(Records contained in a dataset)
▼
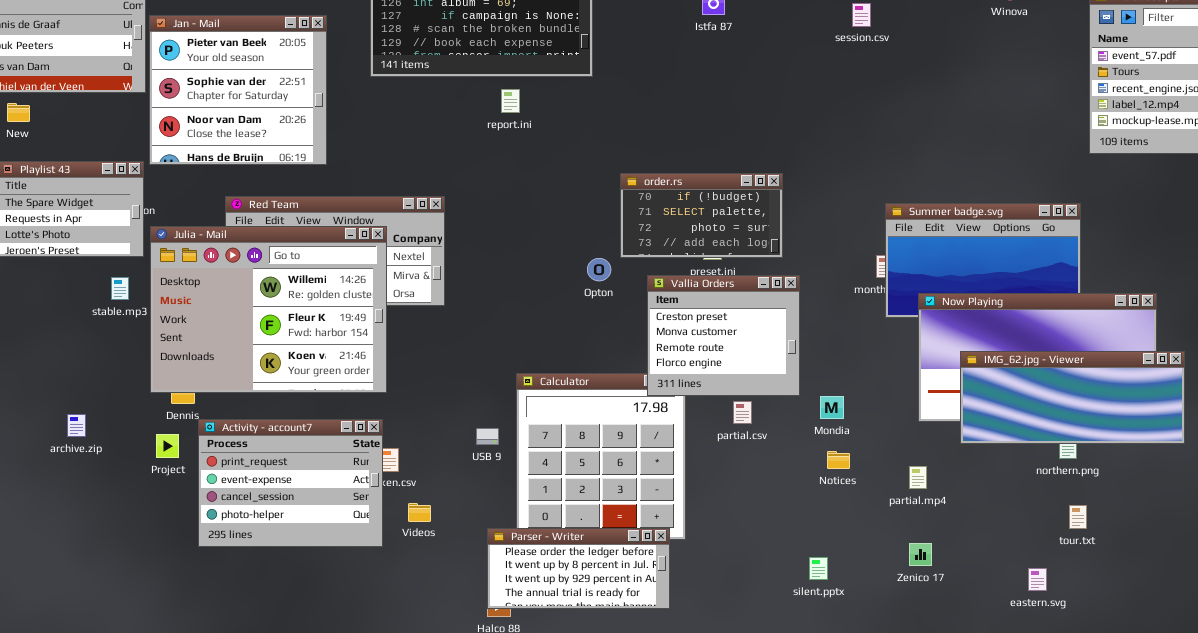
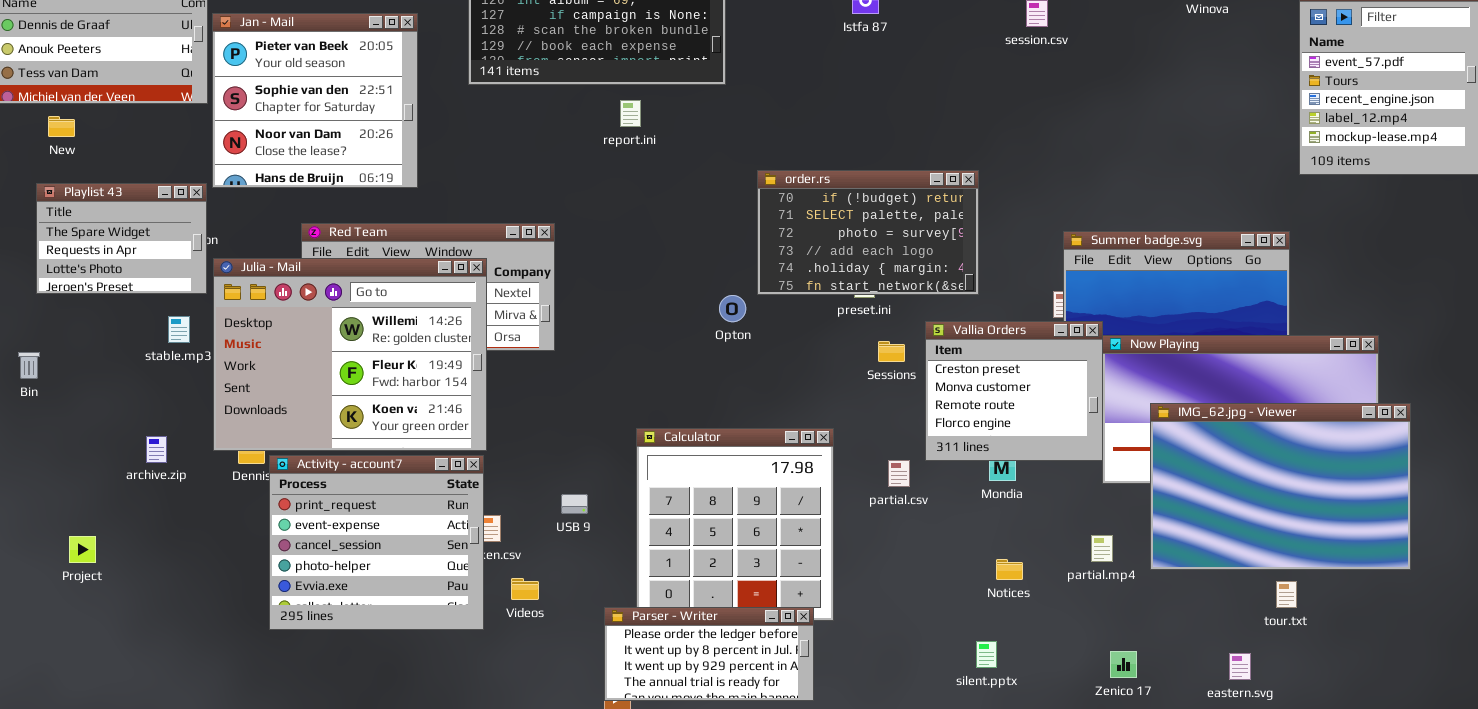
order.rs: [620,173,783,258] -> [757,170,979,295], resized
Vallia Orders: [647,275,800,396] -> [925,321,1103,461], moved
IMG_62.jpg - Viewer: [960,351,1185,444] -> [1150,403,1411,570], resized
archive.zip: [67,414,86,437] -> [146,436,167,463], moved
Activity - account7: [198,419,383,547] -> [269,455,484,630], resized
USB 9: [476,428,499,445] -> [561,494,588,514], moved
Project: [156,434,179,458] -> [69,536,96,563], moved
Notices: [827,451,850,469] -> [996,559,1023,580], moved
Zenico 17: [909,543,932,566] -> [1110,651,1137,678], moved

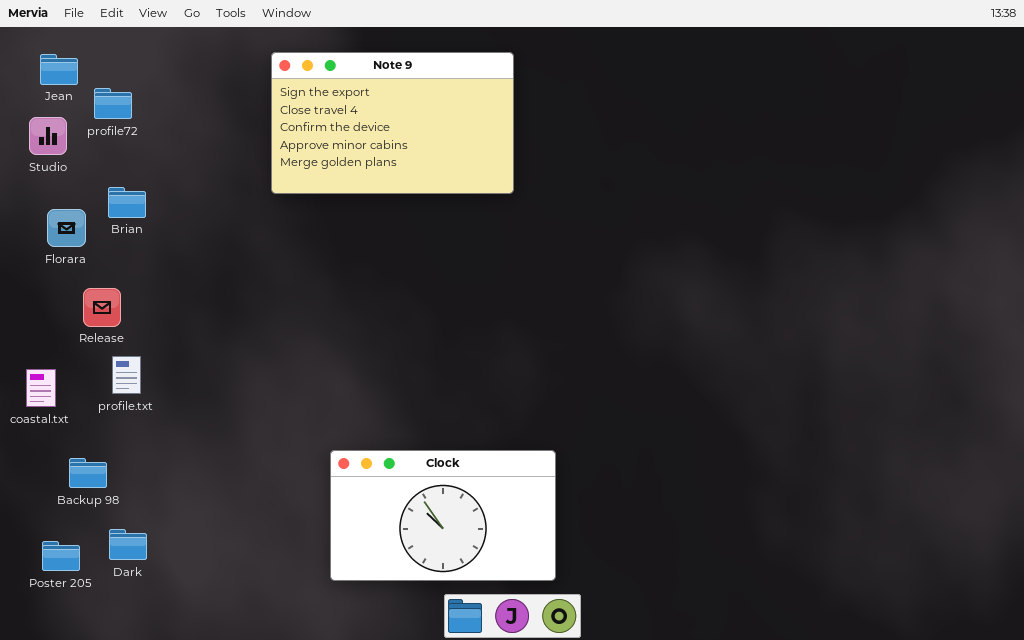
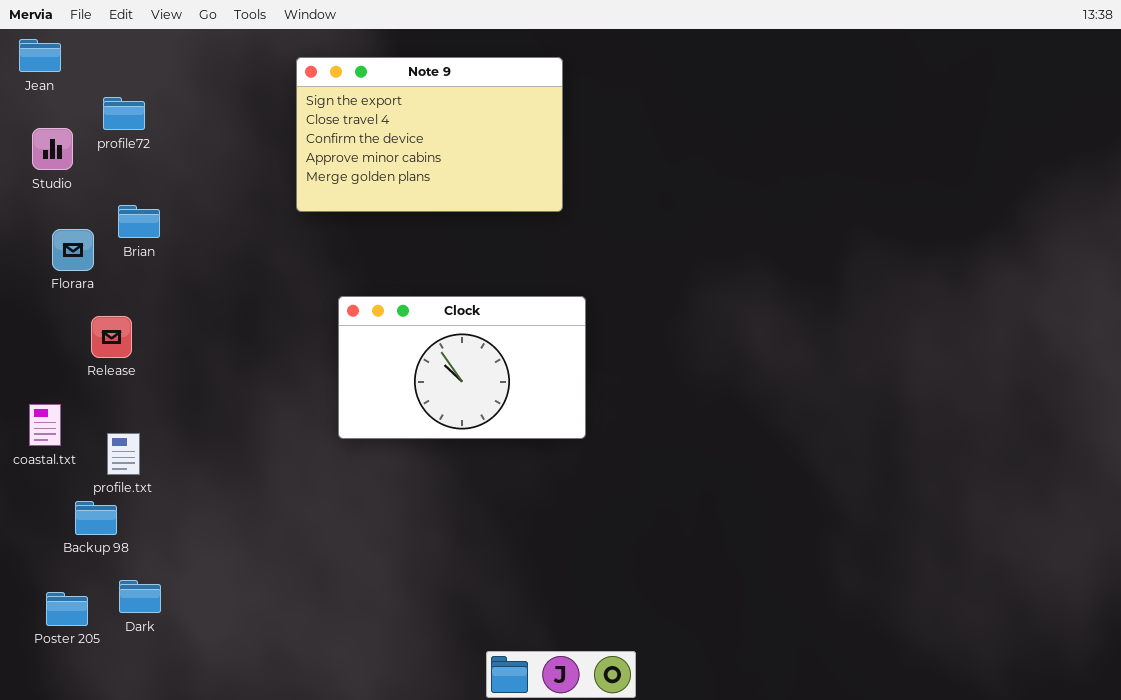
Jean: [40,54,78,85] -> [19,39,61,72], moved
profile.txt: [112,356,141,394] -> [107,433,140,475], moved
Clock: [330,450,556,581] -> [338,296,586,439], moved

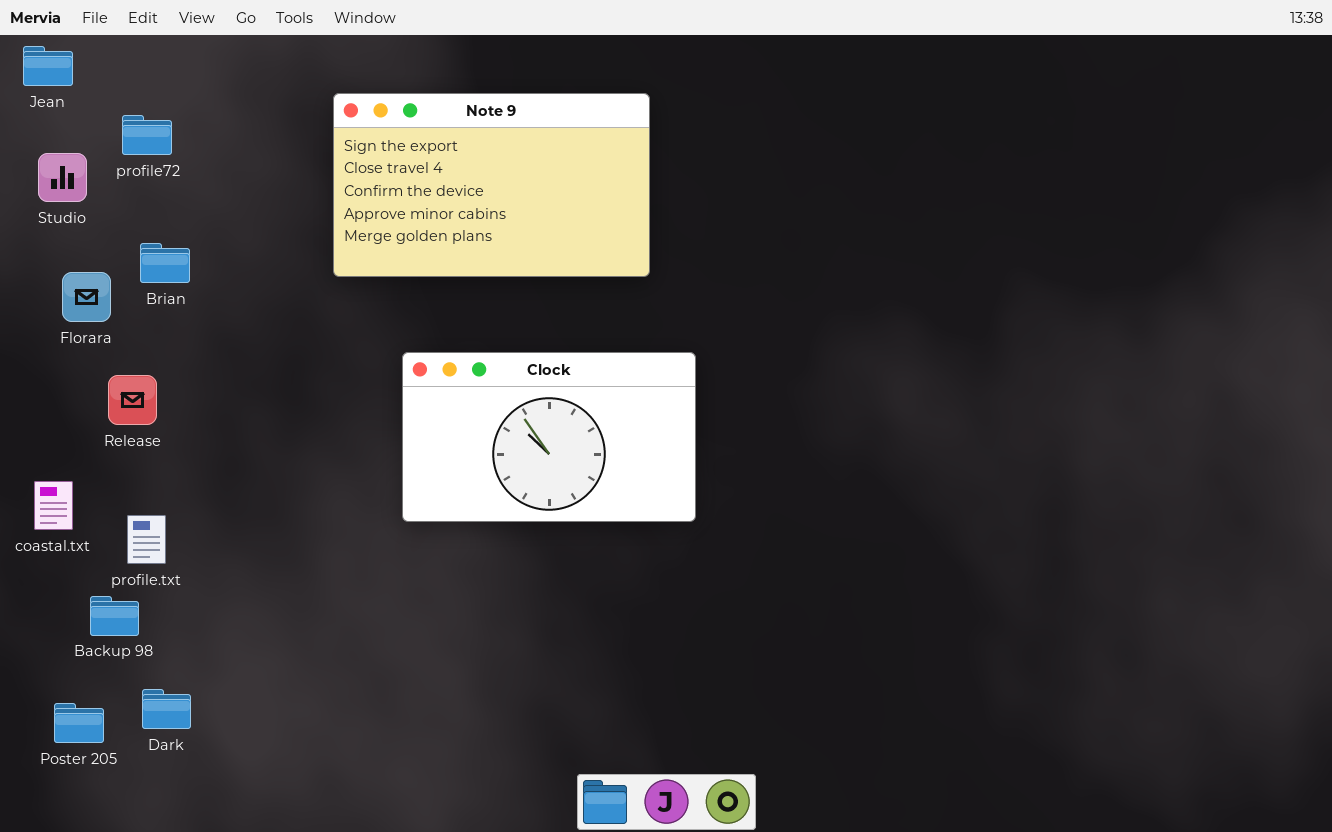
Note 9: [296,57,563,212] -> [333,93,650,277], moved

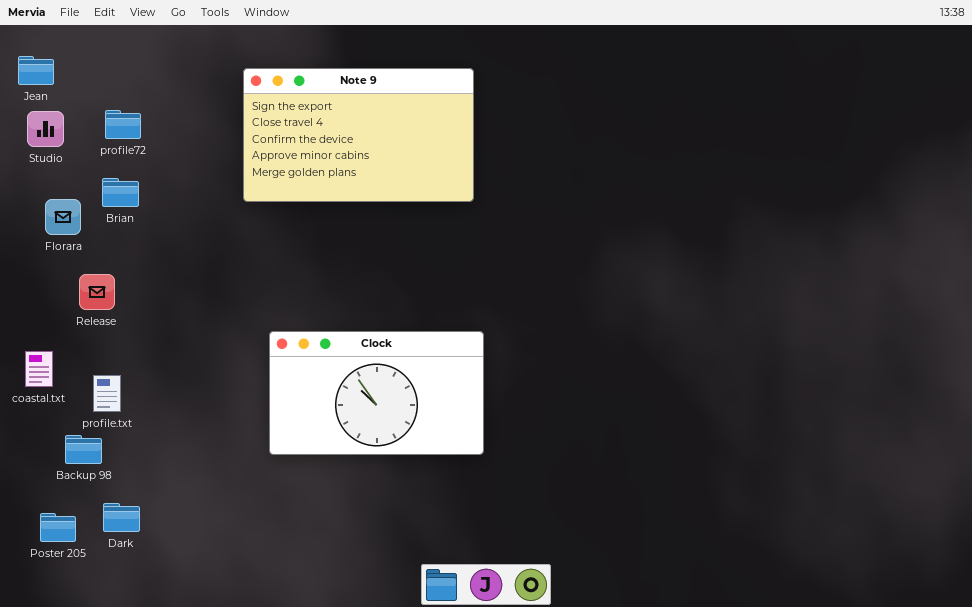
Jean: [23,46,73,86] -> [18,56,54,85], moved
profile72: [122,115,172,155] -> [105,110,141,139], moved
Clock: [402,352,696,522] -> [269,331,484,455], moved

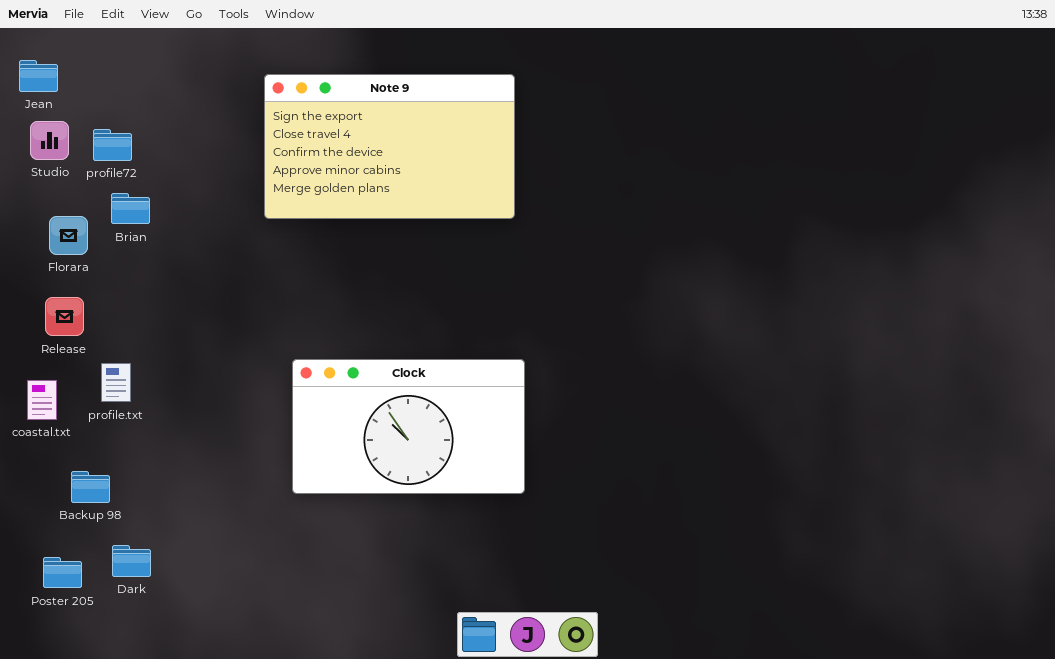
profile72: [105,110,141,139] -> [93,129,132,161], moved
Release: [79,274,115,310] -> [45,297,84,336], moved
profile.txt: [93,375,121,412] -> [101,363,131,402], moved

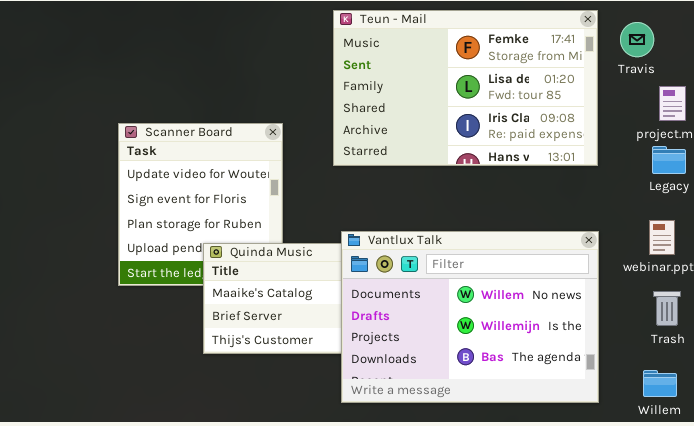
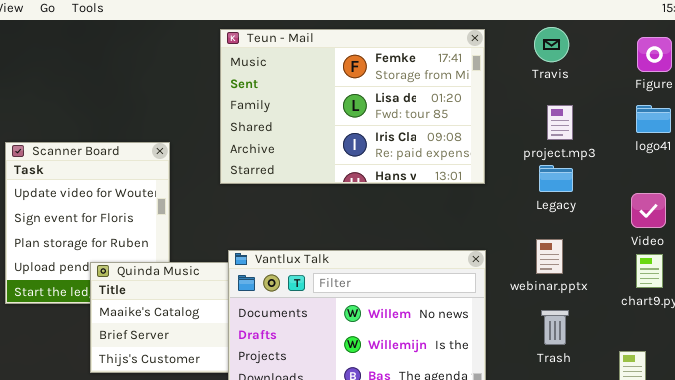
Travis: [620,22,654,57] -> [534,27,569,62], moved

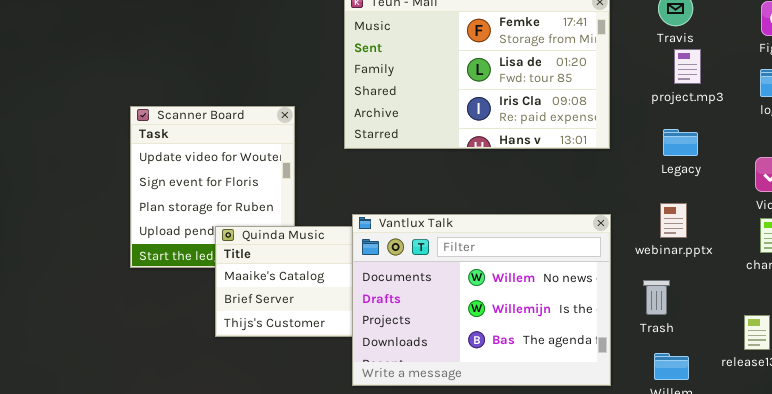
project.mp3: [547,105,573,140] -> [674,49,701,84], moved
Trash: [541,310,569,345] -> [643,280,670,315], moved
▲
Brief: Your answer must be the lines above from the one holding "profile.txt: [112,356,141,394] ->" up to and including the one holding "Clock: [402,352,696,522] ->", exact and with no pictures.

Written response:
profile.txt: [112,356,141,394] -> [107,433,140,475], moved
Clock: [330,450,556,581] -> [338,296,586,439], moved

Note 9: [296,57,563,212] -> [333,93,650,277], moved

Jean: [23,46,73,86] -> [18,56,54,85], moved
profile72: [122,115,172,155] -> [105,110,141,139], moved
Clock: [402,352,696,522] -> [269,331,484,455], moved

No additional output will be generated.